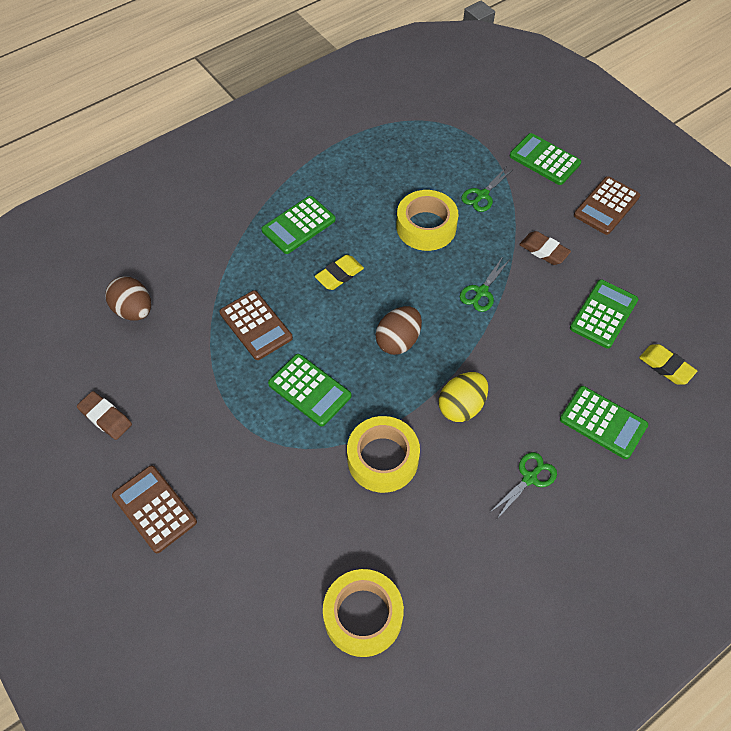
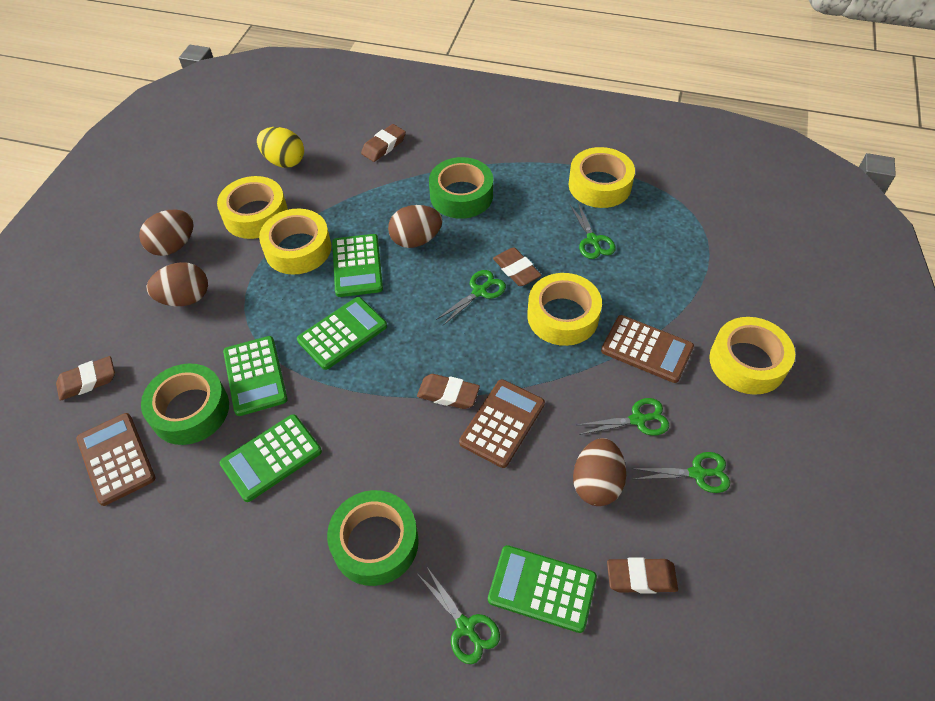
brown egg: 2 -> 4
brown eraser: 2 -> 5
green scissors: 3 -> 5
green tape: 0 -> 3
yellow eraser: 2 -> 0
yellow tape: 3 -> 5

====

▸ WHAT NEEDS TO BE DONE:
Everything from the line that has "brown eraser: 2 -> 5" to the final line above should be retyped exactly, and nothing else.

▸ RESULT OF THE TASK:
brown eraser: 2 -> 5
green scissors: 3 -> 5
green tape: 0 -> 3
yellow eraser: 2 -> 0
yellow tape: 3 -> 5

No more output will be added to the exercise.